- [What to do]:
From the line with "R203: 30k (GND, SIG6) -> 36k (GND, SIG6)" down to the final line of the material, please transcribe everything exactly, but leave the pictures out.

─── Data provided ───

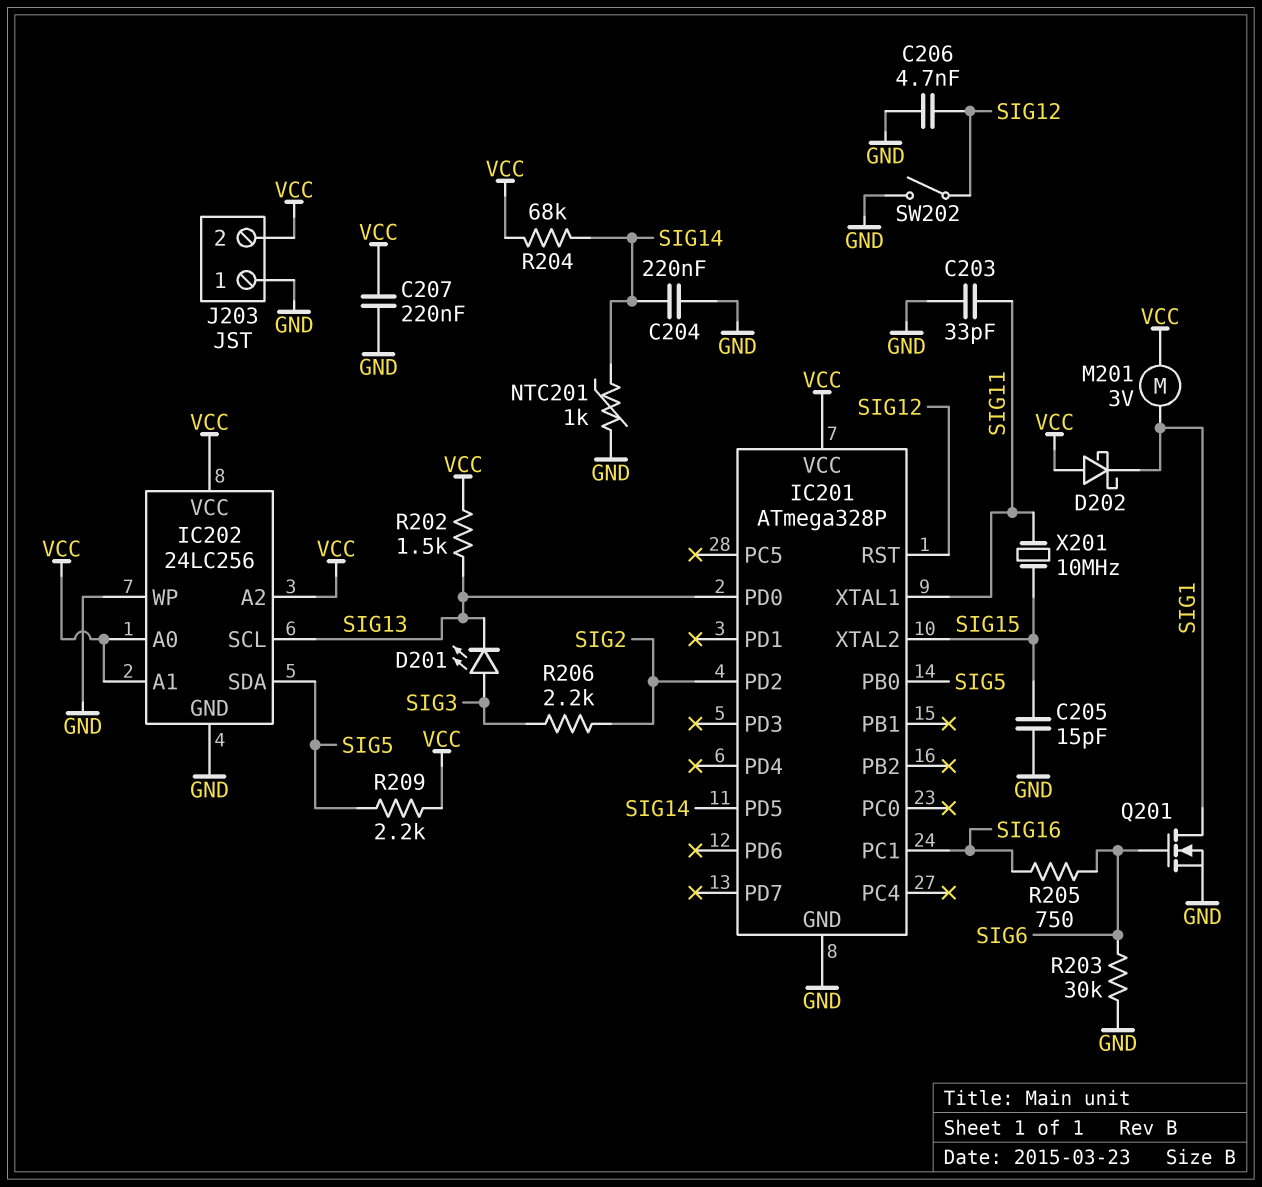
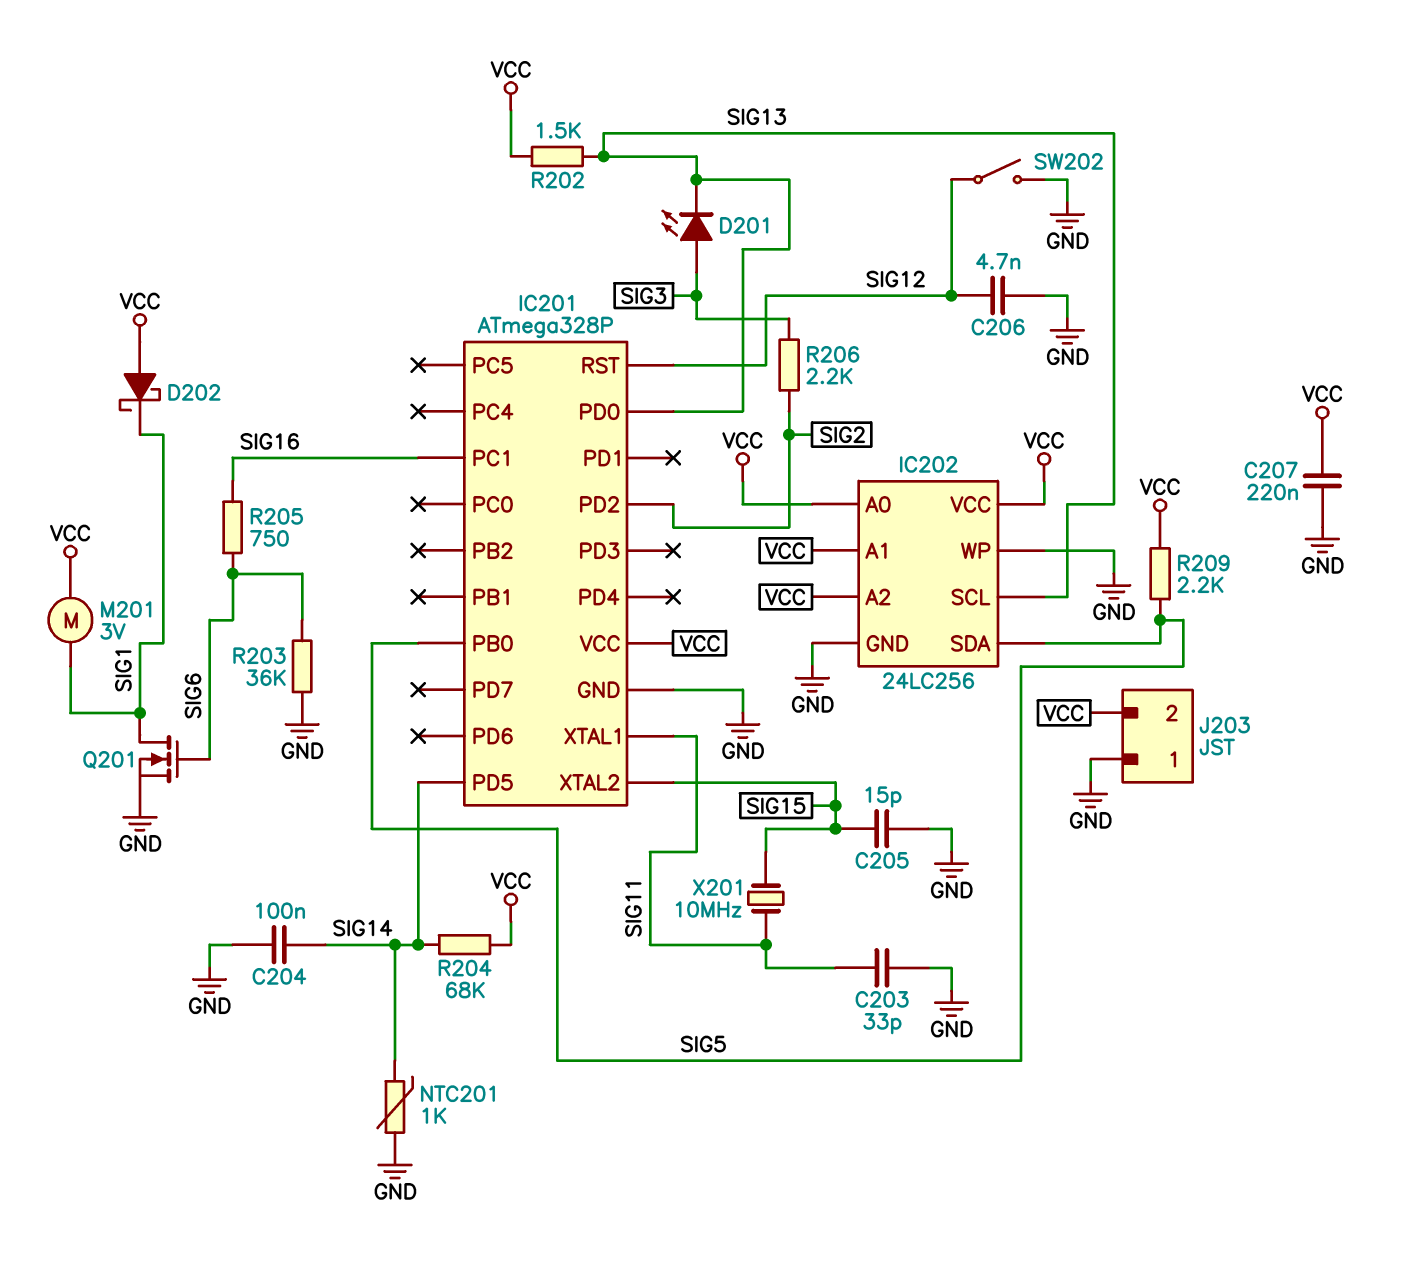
C204: 220nF (GND, SIG14) -> 100nF (GND, SIG14)
R203: 30k (GND, SIG6) -> 36k (GND, SIG6)

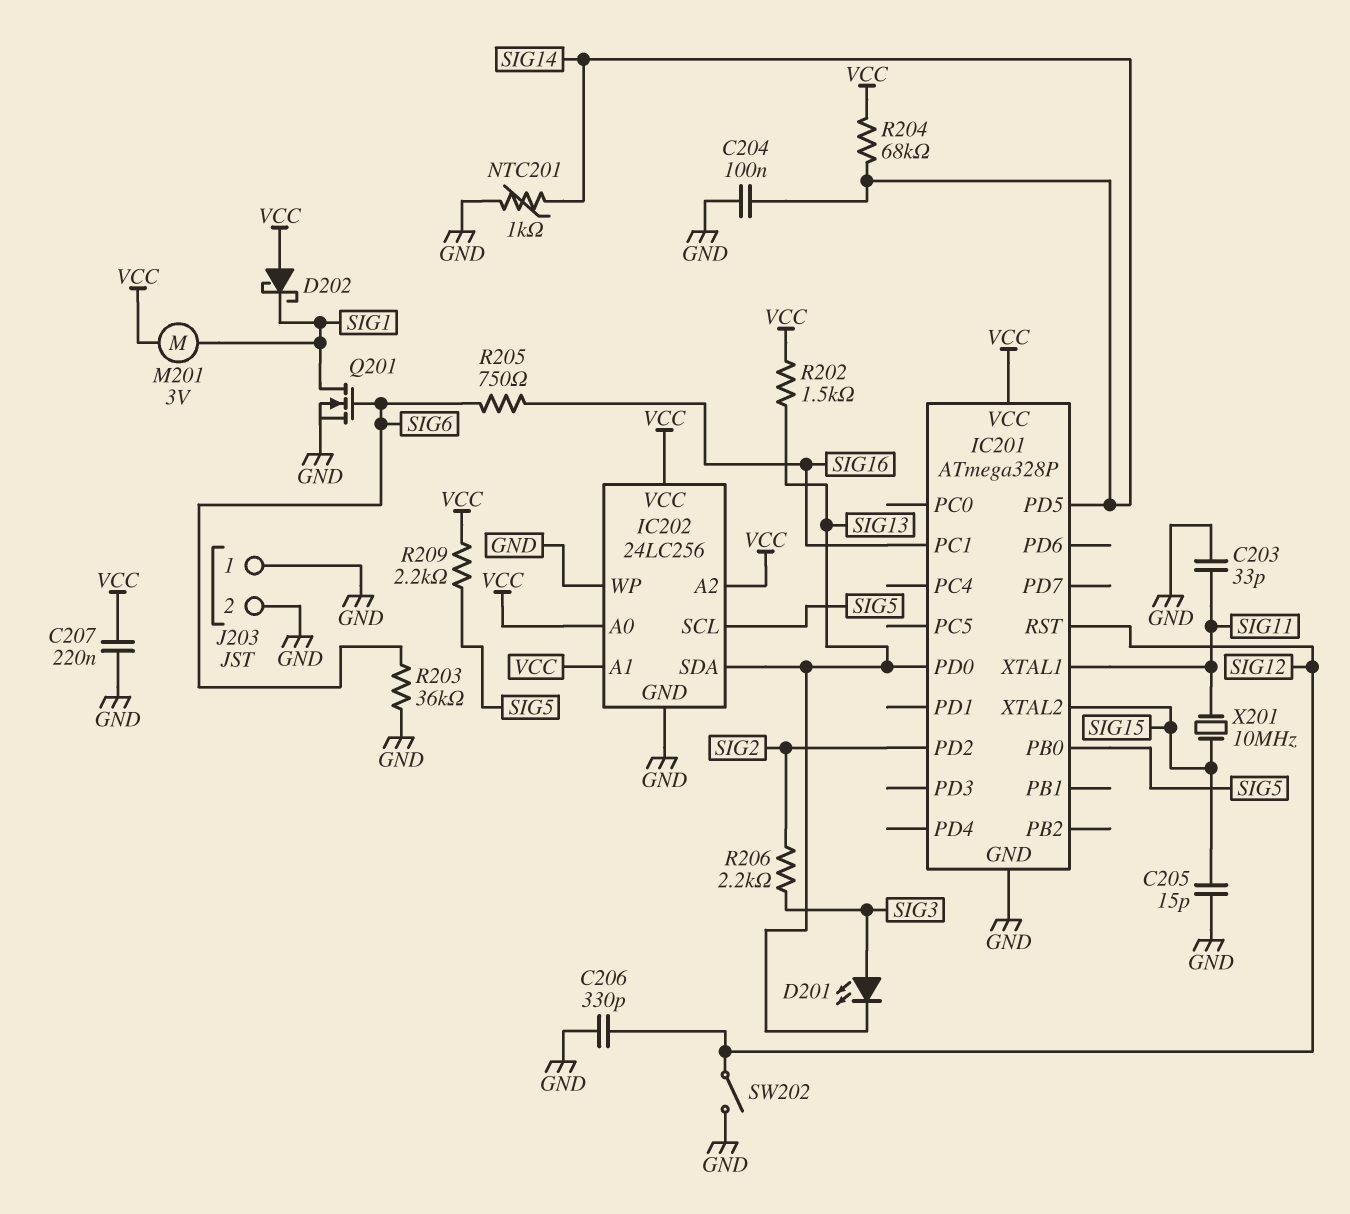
C206: 4.7nF (GND, SIG12) -> 330pF (GND, SIG12)
IC202 pin SCL: SIG13 -> SIG5
IC202 pin SDA: SIG5 -> SIG13
J203 pin 2: VCC -> GND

───

- [The answer]:
R203: 30k (GND, SIG6) -> 36k (GND, SIG6)

C206: 4.7nF (GND, SIG12) -> 330pF (GND, SIG12)
IC202 pin SCL: SIG13 -> SIG5
IC202 pin SDA: SIG5 -> SIG13
J203 pin 2: VCC -> GND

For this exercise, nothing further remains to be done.